- _YOUR TASK_
For each line below that contains the word "coloured", return that line.

- _DATA_
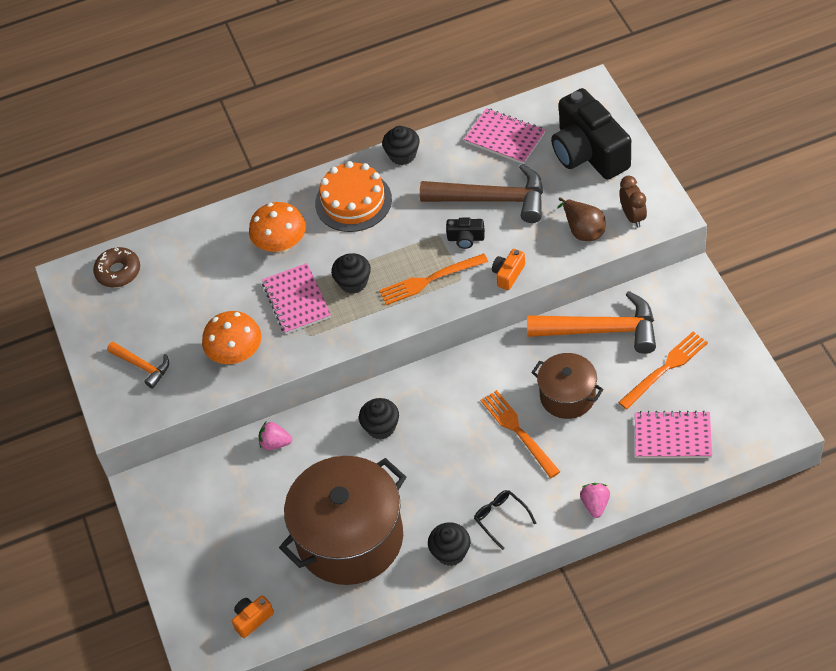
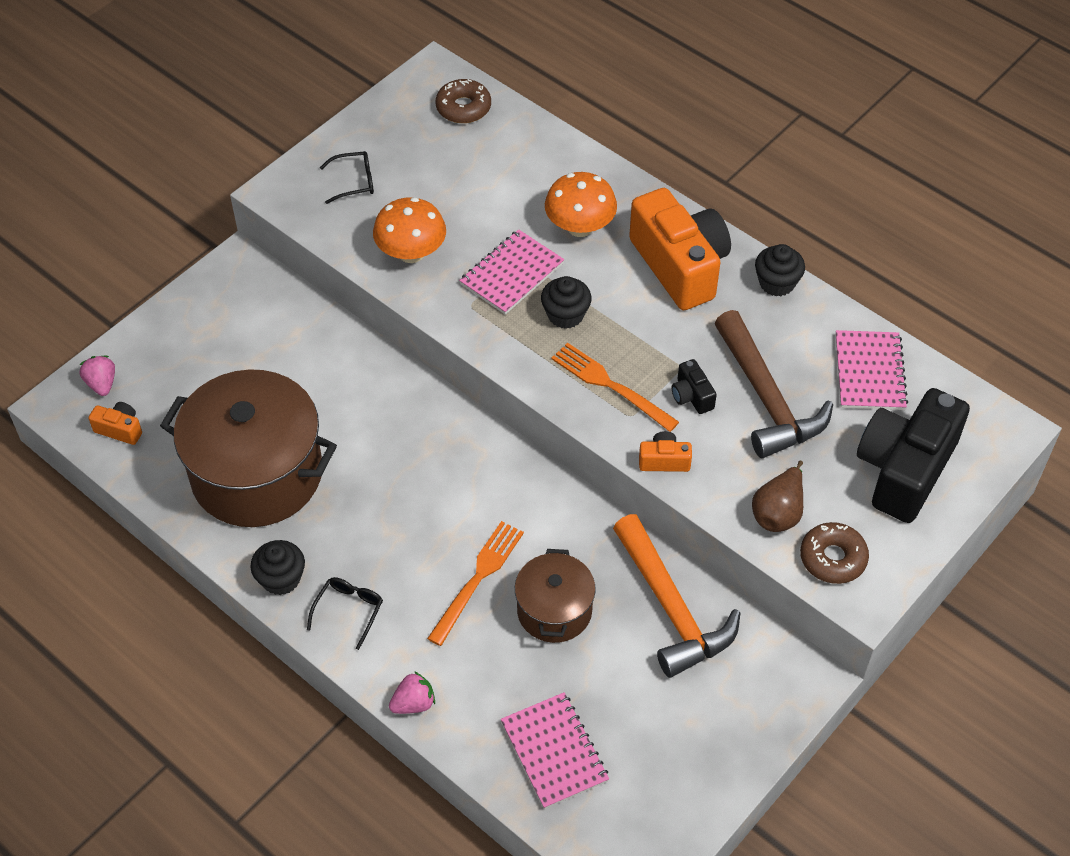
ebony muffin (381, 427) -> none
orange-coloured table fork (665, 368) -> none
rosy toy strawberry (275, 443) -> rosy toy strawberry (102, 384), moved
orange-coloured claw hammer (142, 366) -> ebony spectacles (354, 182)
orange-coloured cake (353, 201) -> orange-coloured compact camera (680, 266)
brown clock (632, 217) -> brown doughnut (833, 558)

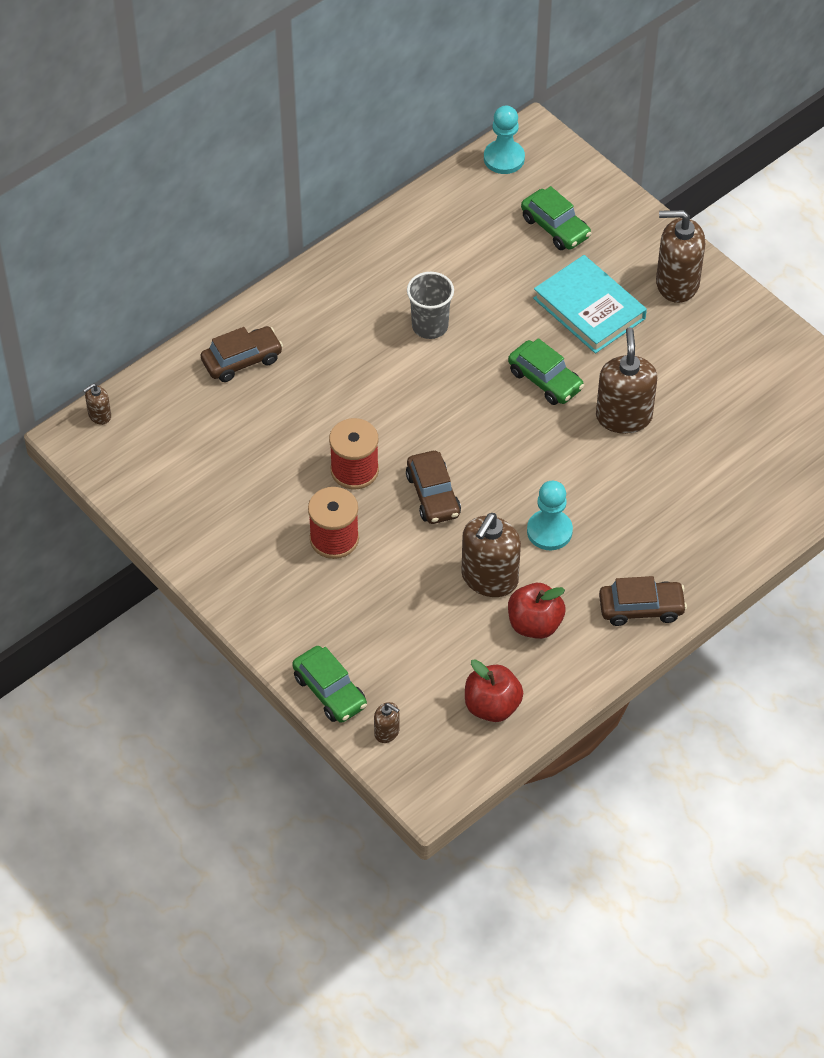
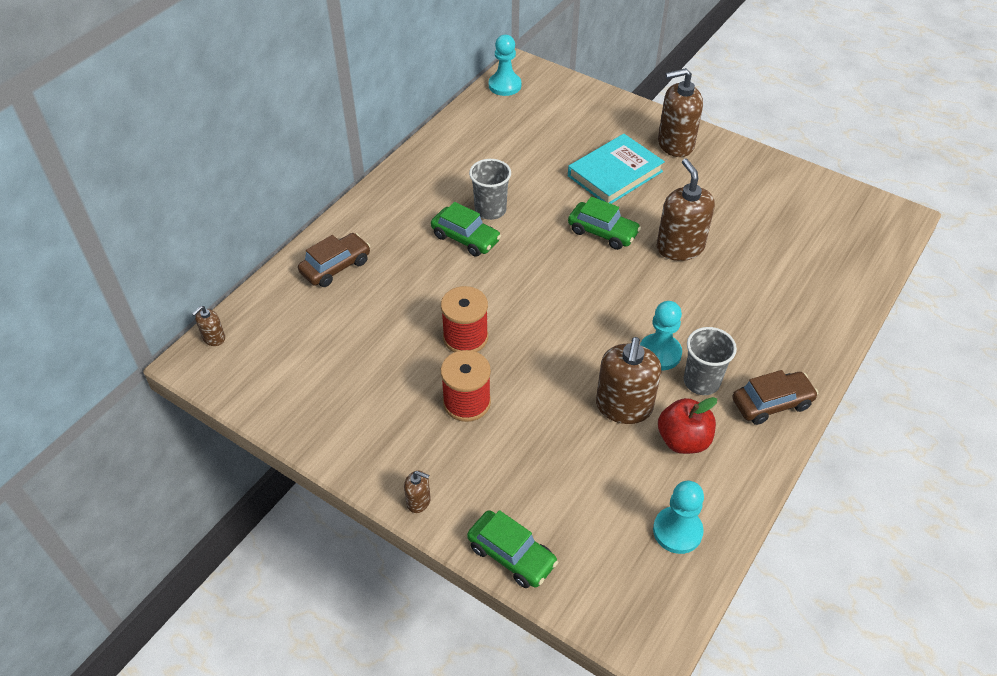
brown car (433, 495) -> none
none -> ash-grey beaker (701, 381)
brown pump bottle (387, 732) -> brown pump bottle (418, 501), moved
leaf-green car (555, 227) -> leaf-green car (466, 238), moved
red toy apple (492, 706) -> turquoise pawn (677, 531)
turquoise hardback (589, 308) -> turquoise hardback (615, 174), 75 degrees counterclockwise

- _REPLY TO THE EXERCISE_
orange-coloured table fork (665, 368) -> none
orange-coloured claw hammer (142, 366) -> ebony spectacles (354, 182)
orange-coloured cake (353, 201) -> orange-coloured compact camera (680, 266)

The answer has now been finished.